WHAT TO DO: Would you please repeat, word for word, only the lines from the one holding "brown clock: 3 -> 0" through the one holding "purple teapot: 5 -> 4" in the material below, without the pictures?

EXERCISE MATERIAL:
BEGIN
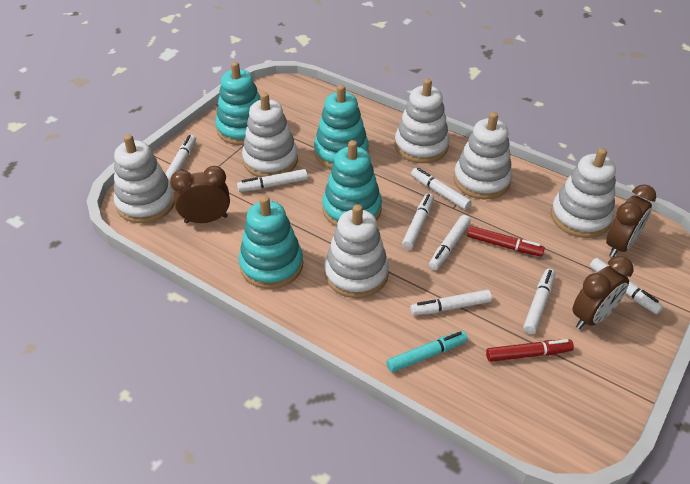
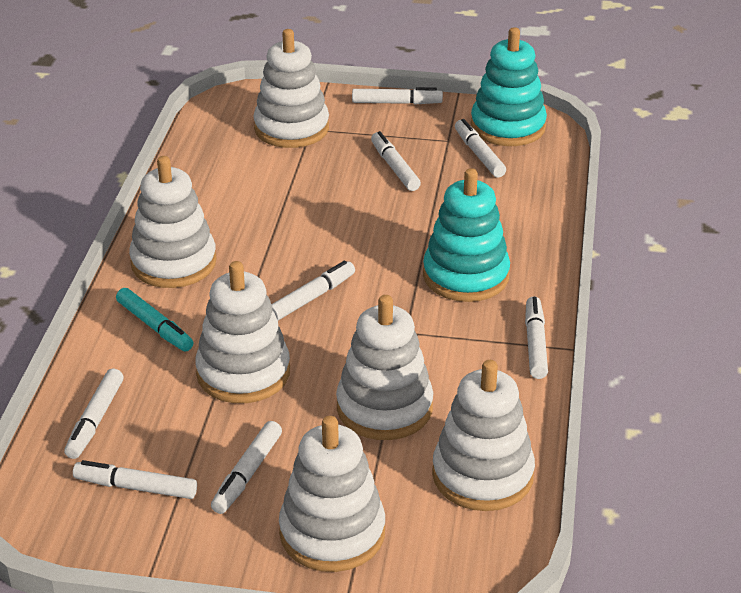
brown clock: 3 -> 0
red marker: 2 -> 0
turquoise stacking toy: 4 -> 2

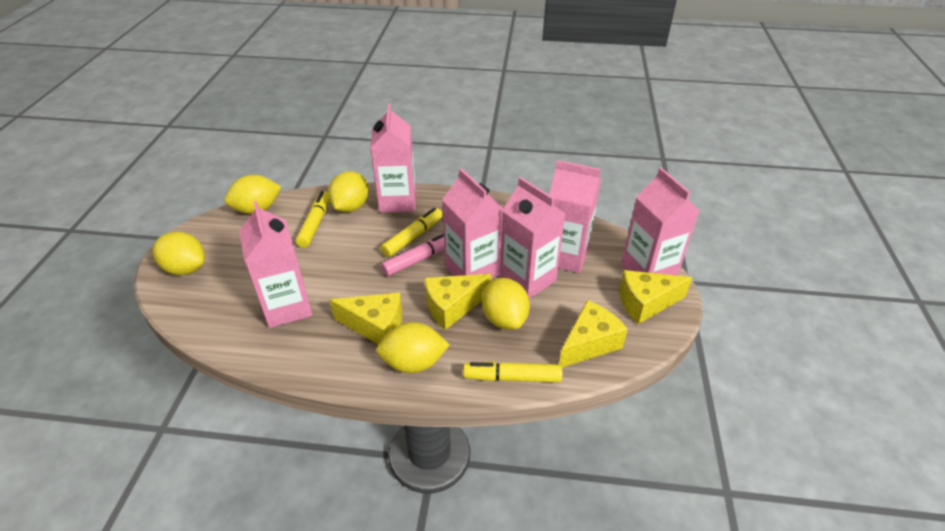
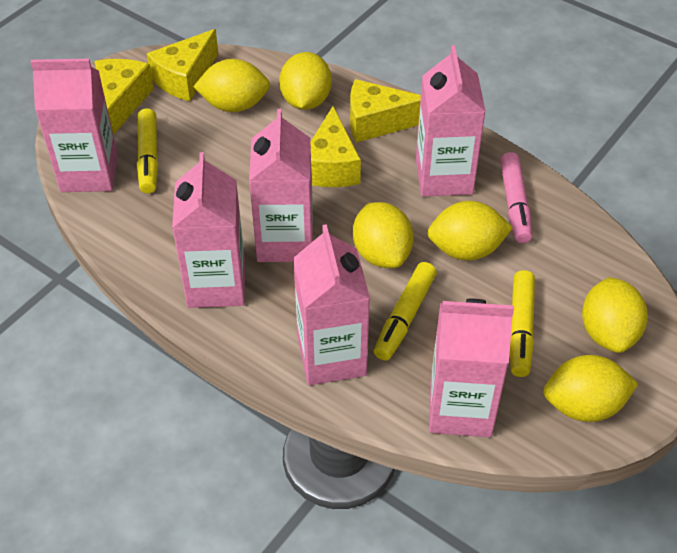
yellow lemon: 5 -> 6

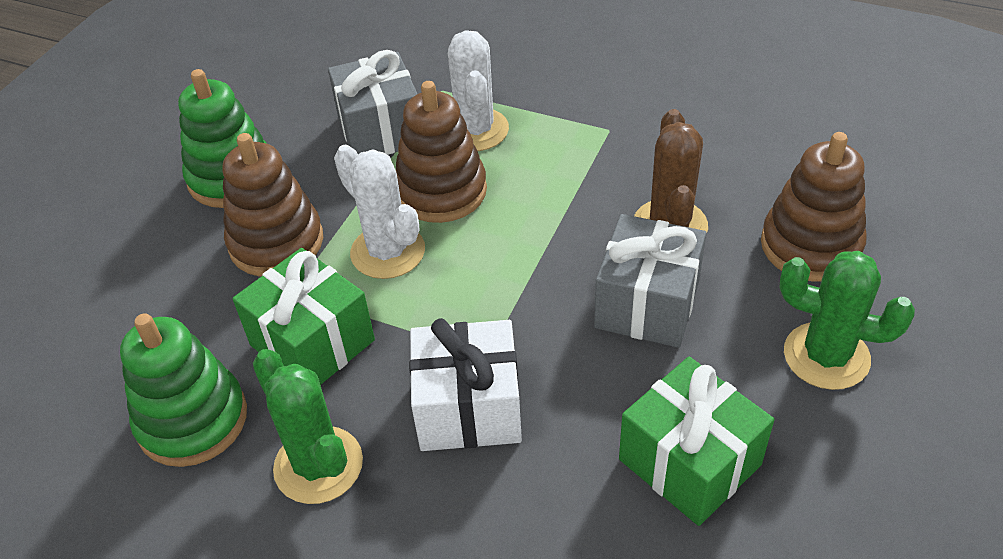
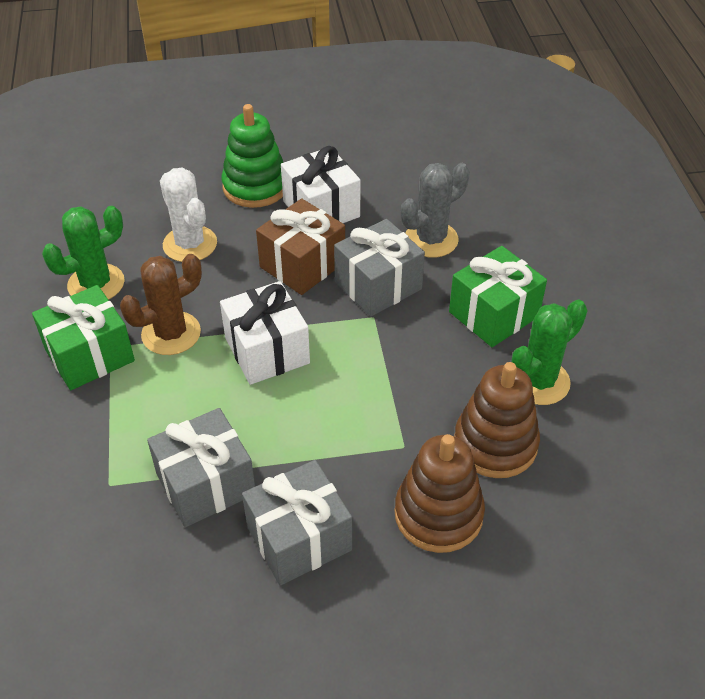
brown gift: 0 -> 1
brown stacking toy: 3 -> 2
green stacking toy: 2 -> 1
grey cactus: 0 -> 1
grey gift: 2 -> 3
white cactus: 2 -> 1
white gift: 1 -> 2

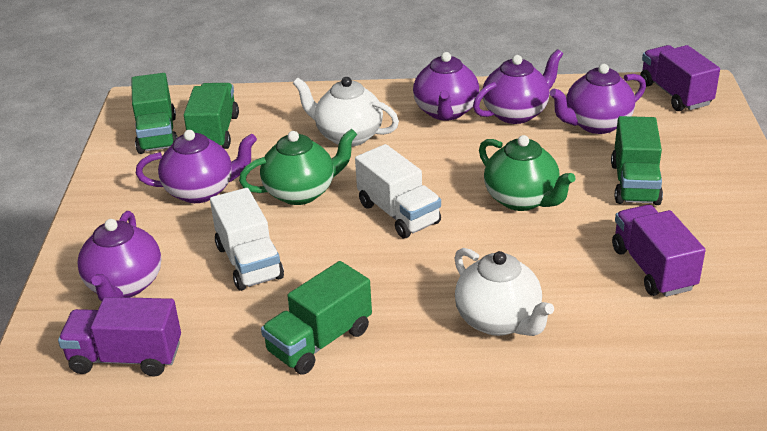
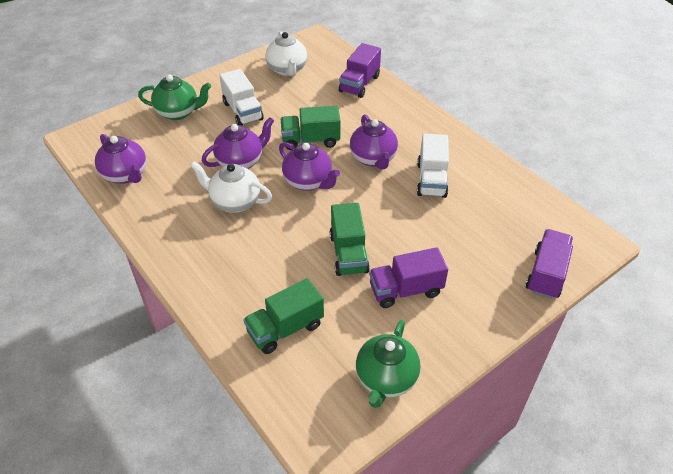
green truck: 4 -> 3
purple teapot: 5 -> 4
END
BEGIN
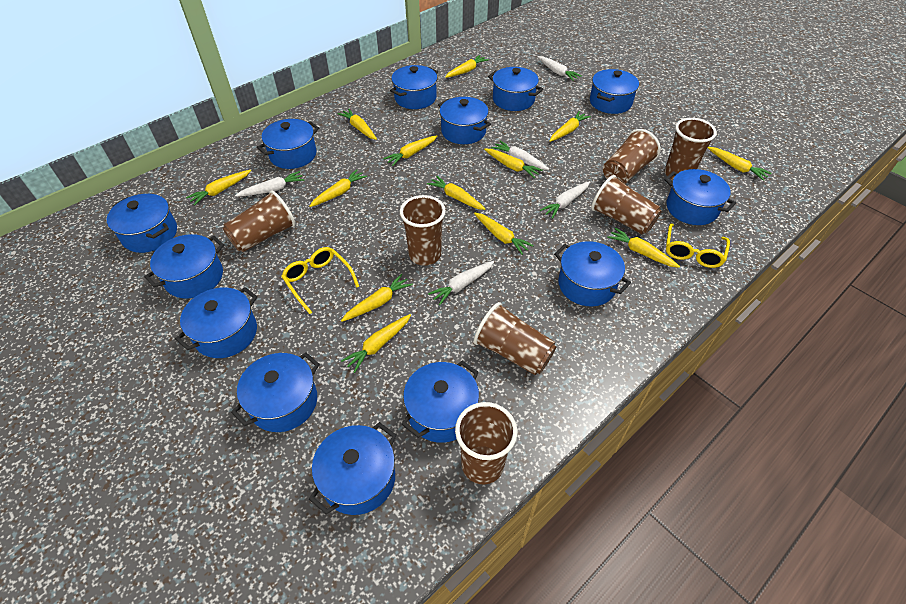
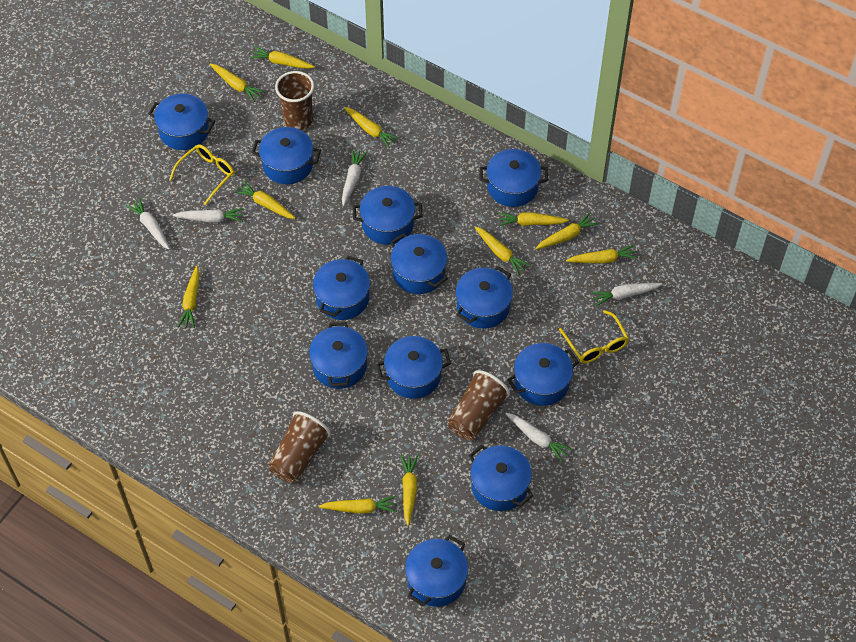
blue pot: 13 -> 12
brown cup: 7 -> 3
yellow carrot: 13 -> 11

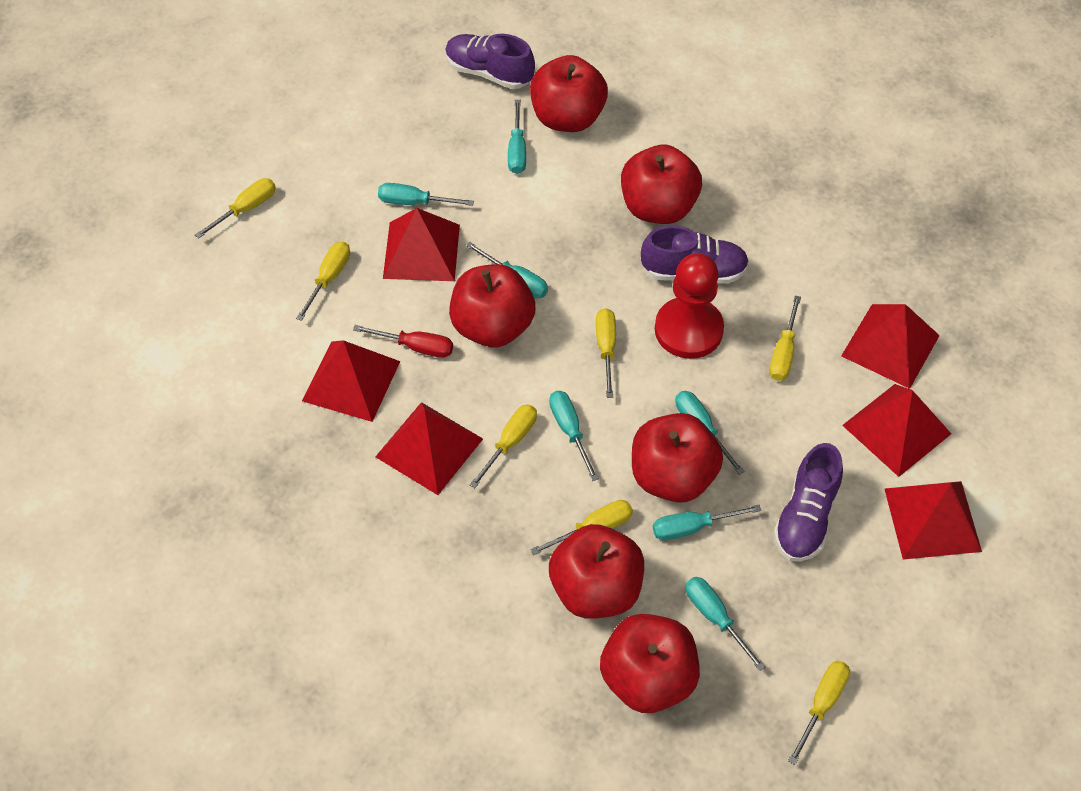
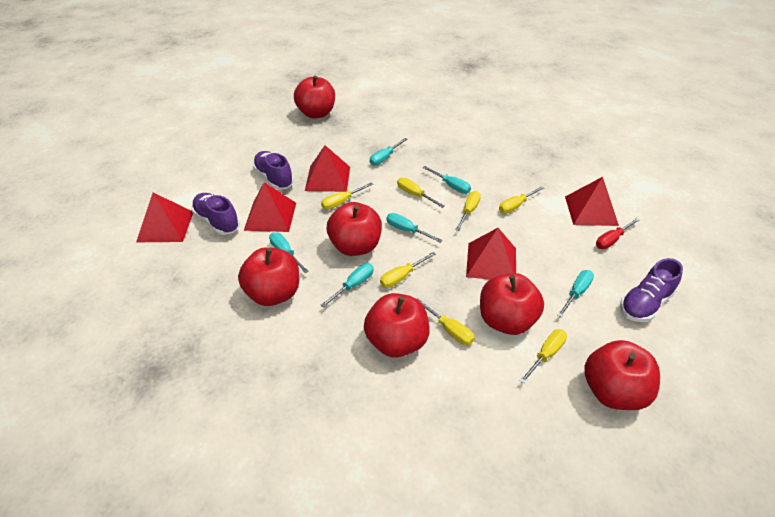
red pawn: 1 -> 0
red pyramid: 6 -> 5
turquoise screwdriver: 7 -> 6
END
BEGIN
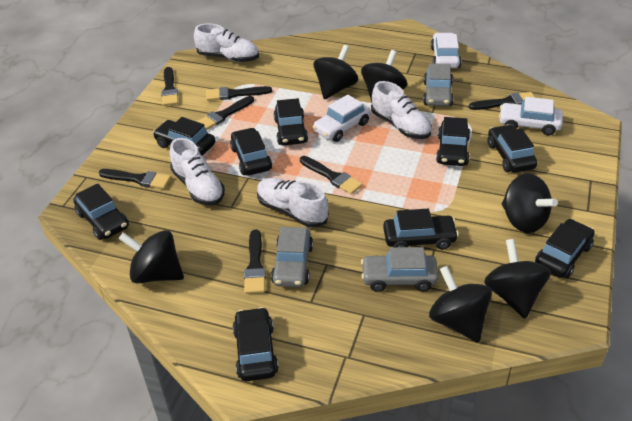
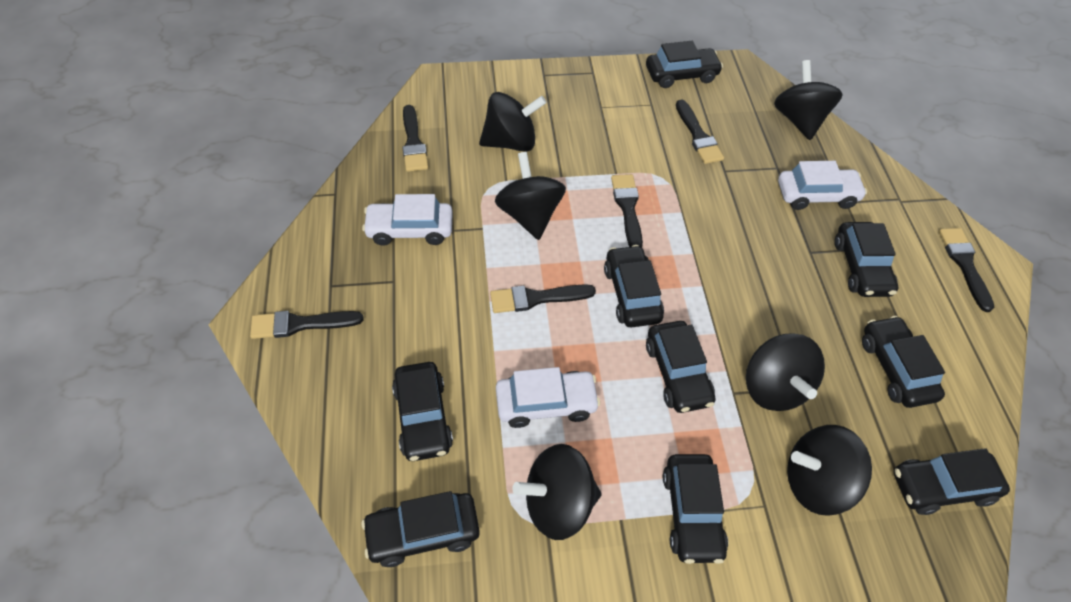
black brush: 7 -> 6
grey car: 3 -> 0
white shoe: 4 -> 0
END
SOLVED EXERCISE:
brown clock: 3 -> 0
red marker: 2 -> 0
turquoise stacking toy: 4 -> 2

yellow lemon: 5 -> 6

brown gift: 0 -> 1
brown stacking toy: 3 -> 2
green stacking toy: 2 -> 1
grey cactus: 0 -> 1
grey gift: 2 -> 3
white cactus: 2 -> 1
white gift: 1 -> 2

green truck: 4 -> 3
purple teapot: 5 -> 4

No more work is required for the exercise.